• [Problem description]:
Only the lines from the one with "pink car [303,138,380,197]" to the end of the data below should be given again, exactly as written.

• [Source information]:
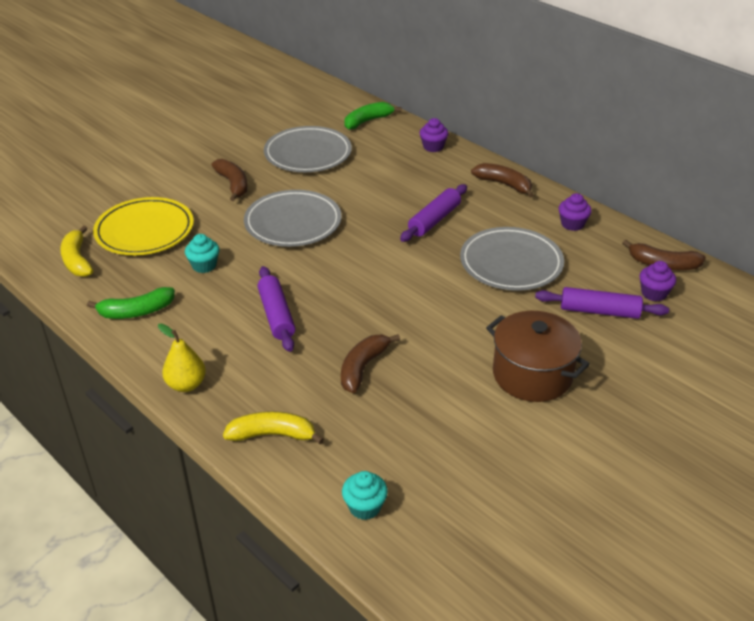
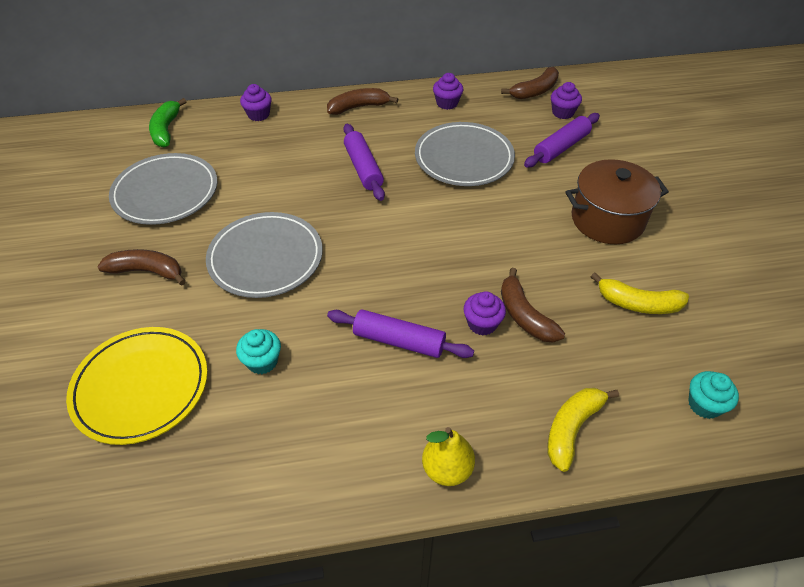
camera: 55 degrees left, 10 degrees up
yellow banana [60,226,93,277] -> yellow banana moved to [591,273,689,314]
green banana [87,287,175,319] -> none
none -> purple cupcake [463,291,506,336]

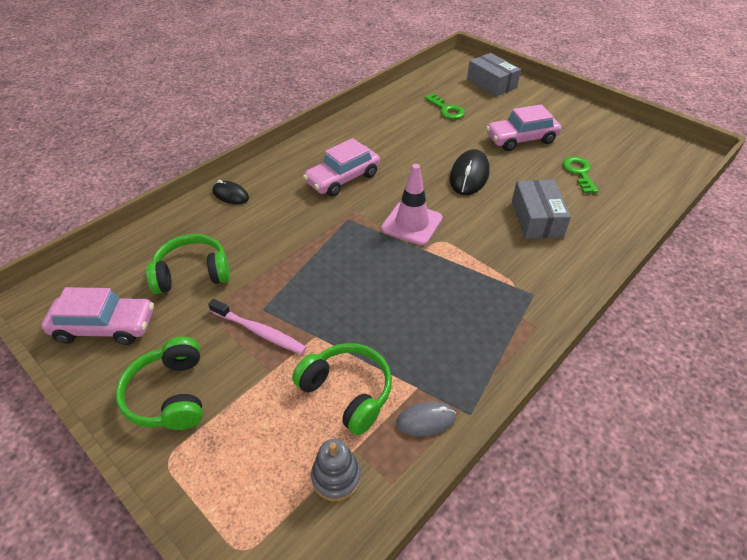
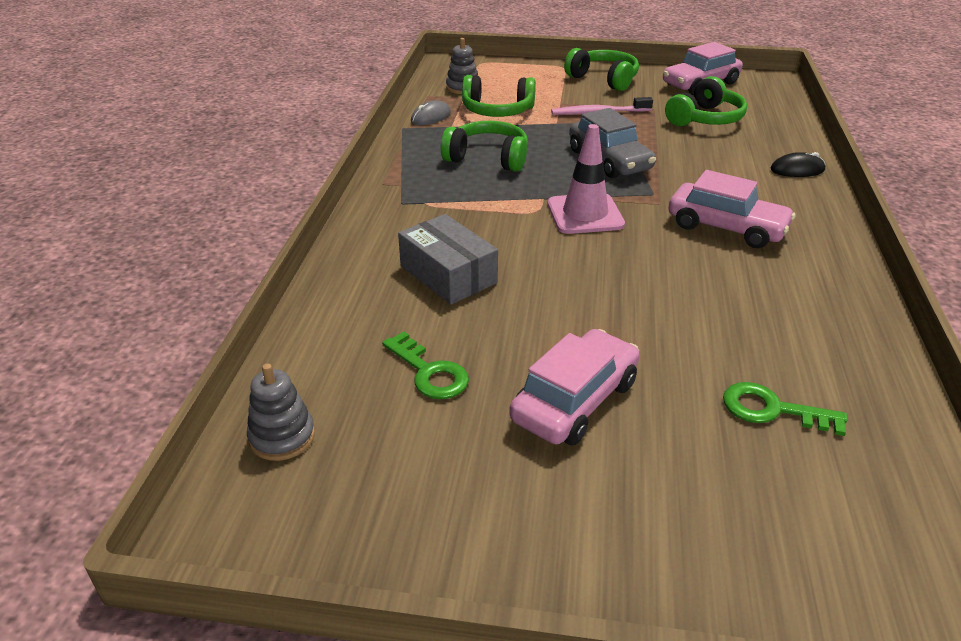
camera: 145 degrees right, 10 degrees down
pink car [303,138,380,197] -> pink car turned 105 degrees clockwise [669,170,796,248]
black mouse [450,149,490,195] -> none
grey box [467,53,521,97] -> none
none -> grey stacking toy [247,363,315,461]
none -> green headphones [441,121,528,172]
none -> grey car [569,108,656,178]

• [Response to the exercise]:
pink car [303,138,380,197] -> pink car turned 105 degrees clockwise [669,170,796,248]
black mouse [450,149,490,195] -> none
grey box [467,53,521,97] -> none
none -> grey stacking toy [247,363,315,461]
none -> green headphones [441,121,528,172]
none -> grey car [569,108,656,178]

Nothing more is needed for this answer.